(Requirement): Find the line with "C205: 220nF (GND, n7) -> none" in the records below. Copy it and every line after it, up to and including the line with "V201: none -> AC 100mV (GND, n9)".

(Exercise materials):
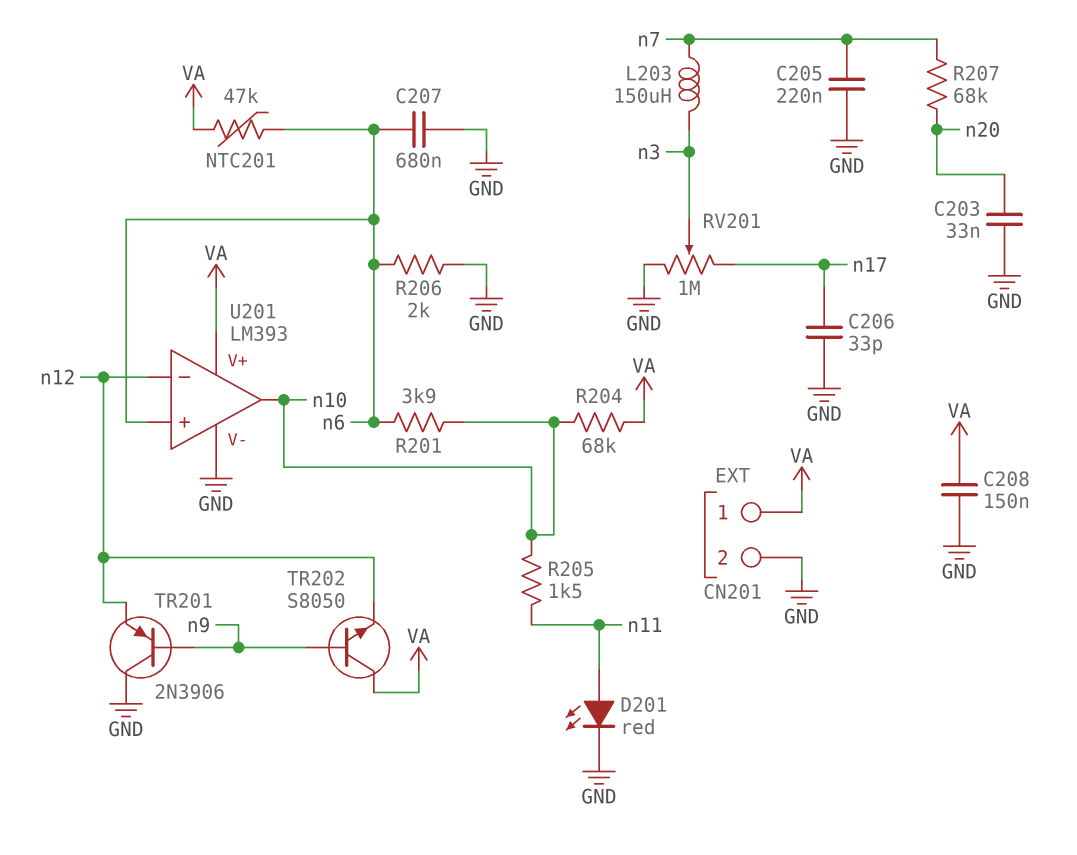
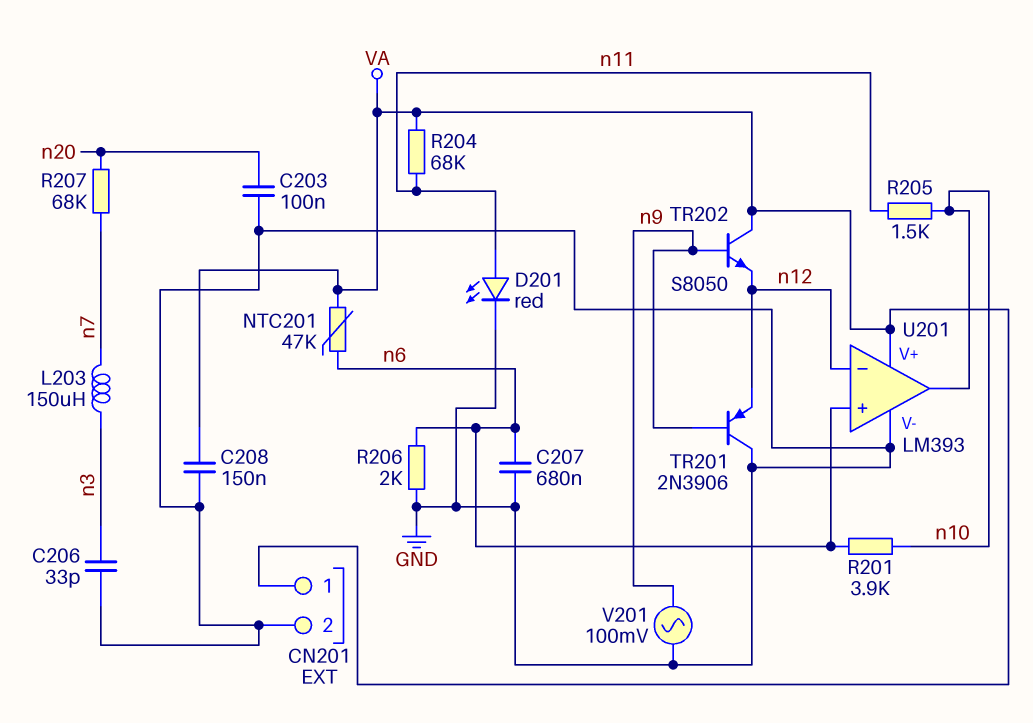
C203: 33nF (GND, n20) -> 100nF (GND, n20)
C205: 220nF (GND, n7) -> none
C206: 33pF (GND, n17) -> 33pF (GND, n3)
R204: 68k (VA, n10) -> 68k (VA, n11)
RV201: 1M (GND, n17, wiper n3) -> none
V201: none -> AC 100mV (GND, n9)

---

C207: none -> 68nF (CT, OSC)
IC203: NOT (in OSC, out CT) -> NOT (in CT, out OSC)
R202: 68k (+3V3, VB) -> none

...

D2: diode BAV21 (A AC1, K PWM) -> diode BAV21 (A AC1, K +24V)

(Output):
C205: 220nF (GND, n7) -> none
C206: 33pF (GND, n17) -> 33pF (GND, n3)
R204: 68k (VA, n10) -> 68k (VA, n11)
RV201: 1M (GND, n17, wiper n3) -> none
V201: none -> AC 100mV (GND, n9)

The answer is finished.